What you have to do -
Among the entries below, extract exactly the lines that run from the one with "D3: zener 5.1V (A FILT, K MIC) -> none" through the one with "R22: none -> 1k (MIC, MID)", both ends included.

Information supplied -
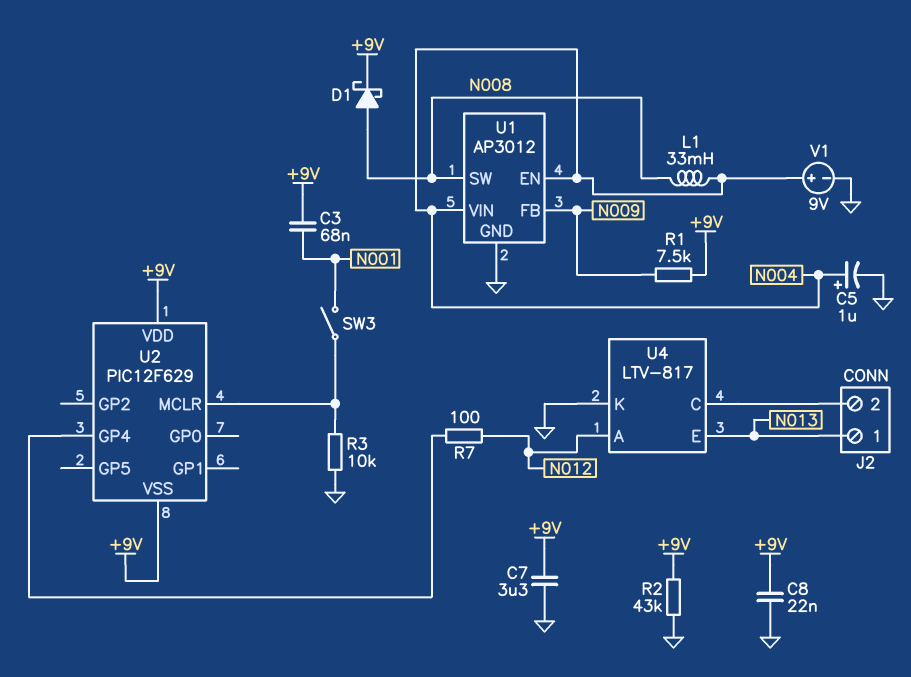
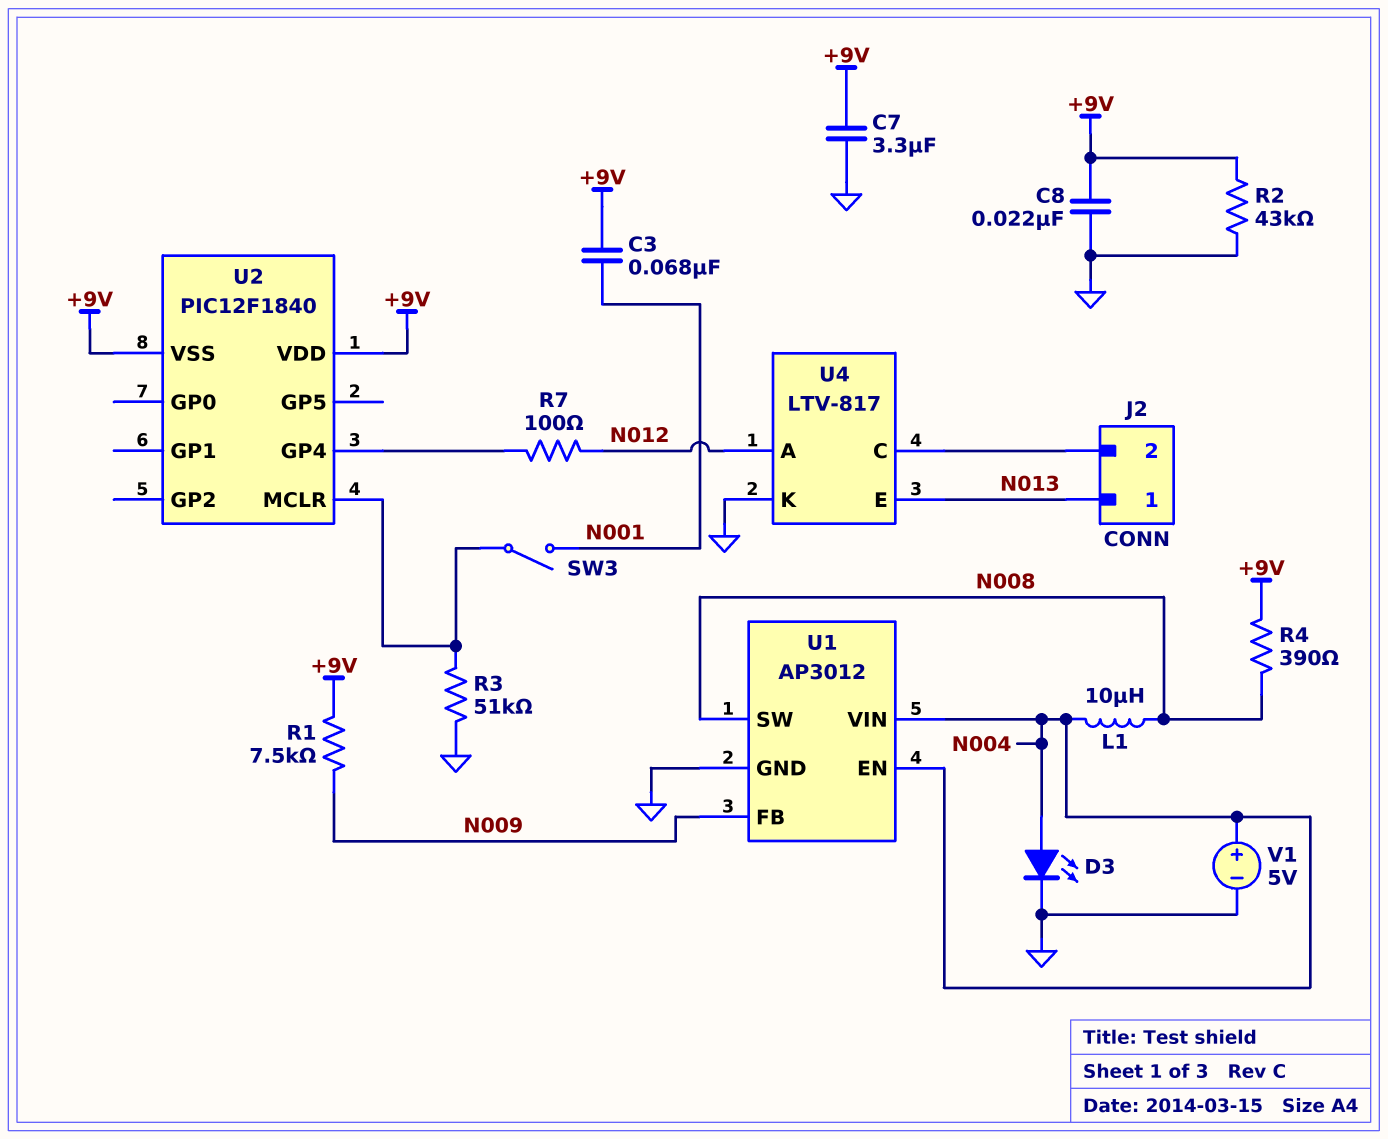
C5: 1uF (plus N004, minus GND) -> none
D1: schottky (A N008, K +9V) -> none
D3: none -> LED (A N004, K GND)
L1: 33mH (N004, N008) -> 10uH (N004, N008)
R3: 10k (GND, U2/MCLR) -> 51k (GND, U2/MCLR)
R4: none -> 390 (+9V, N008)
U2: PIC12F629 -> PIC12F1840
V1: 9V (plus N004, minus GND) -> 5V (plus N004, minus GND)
---
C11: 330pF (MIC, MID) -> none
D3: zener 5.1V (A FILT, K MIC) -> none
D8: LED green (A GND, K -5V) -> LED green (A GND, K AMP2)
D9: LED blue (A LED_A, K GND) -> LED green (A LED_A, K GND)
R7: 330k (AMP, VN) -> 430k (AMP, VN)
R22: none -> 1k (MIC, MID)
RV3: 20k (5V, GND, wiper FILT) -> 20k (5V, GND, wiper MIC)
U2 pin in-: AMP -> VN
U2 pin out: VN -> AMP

Answer area -
D3: zener 5.1V (A FILT, K MIC) -> none
D8: LED green (A GND, K -5V) -> LED green (A GND, K AMP2)
D9: LED blue (A LED_A, K GND) -> LED green (A LED_A, K GND)
R7: 330k (AMP, VN) -> 430k (AMP, VN)
R22: none -> 1k (MIC, MID)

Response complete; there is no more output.